Scene difference descriptions
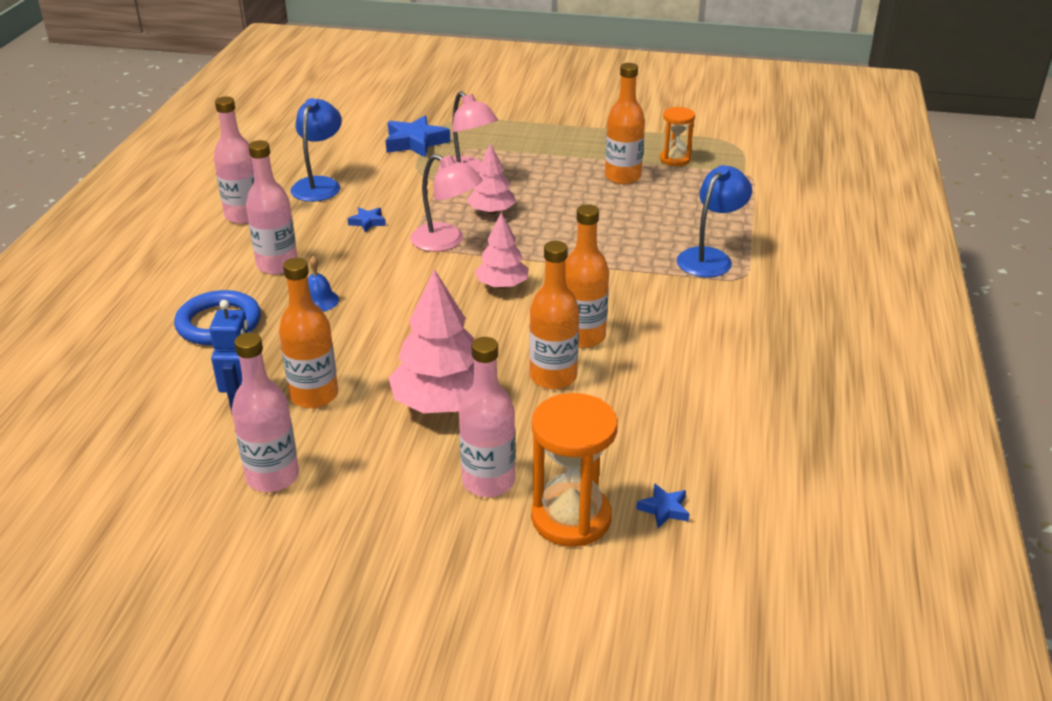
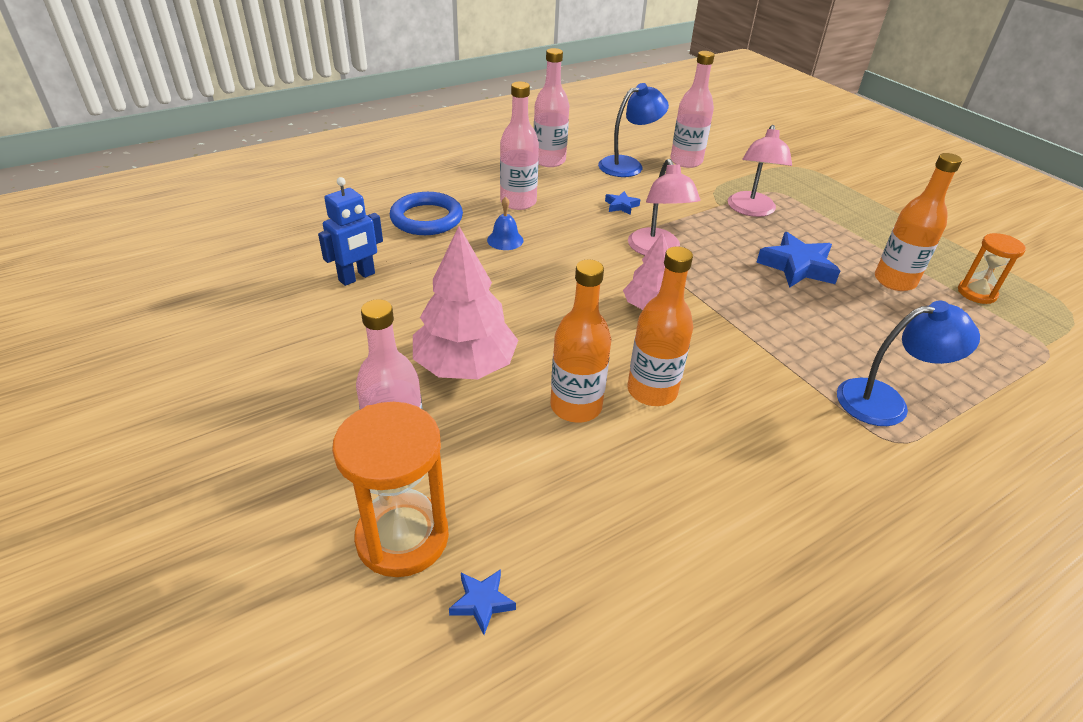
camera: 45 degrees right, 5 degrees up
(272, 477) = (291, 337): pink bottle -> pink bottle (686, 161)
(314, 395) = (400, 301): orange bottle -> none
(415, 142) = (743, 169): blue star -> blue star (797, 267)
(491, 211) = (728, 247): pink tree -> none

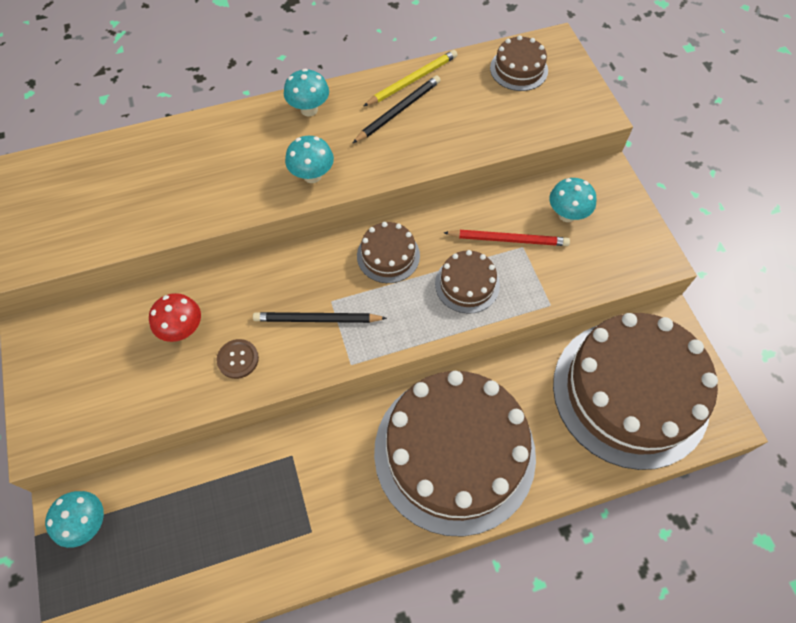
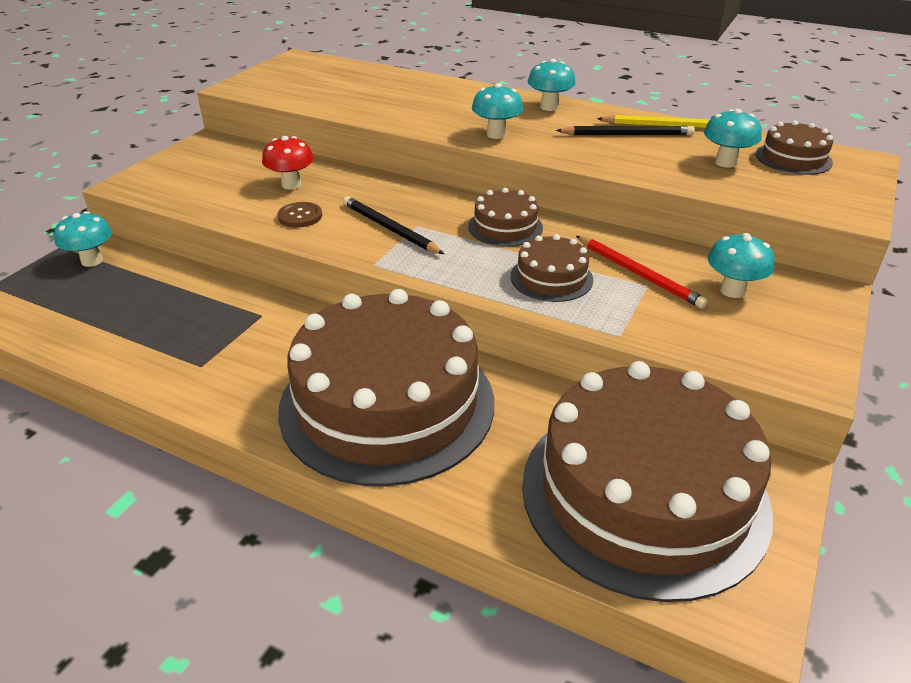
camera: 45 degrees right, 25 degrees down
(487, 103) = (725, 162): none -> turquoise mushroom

* **TASK TO CARRY OUT**
Wherever "degrees" occurs in the entries above, copy the line it sits on.

* **TASK ANSWER**
camera: 45 degrees right, 5 degrees up
camera: 45 degrees right, 25 degrees down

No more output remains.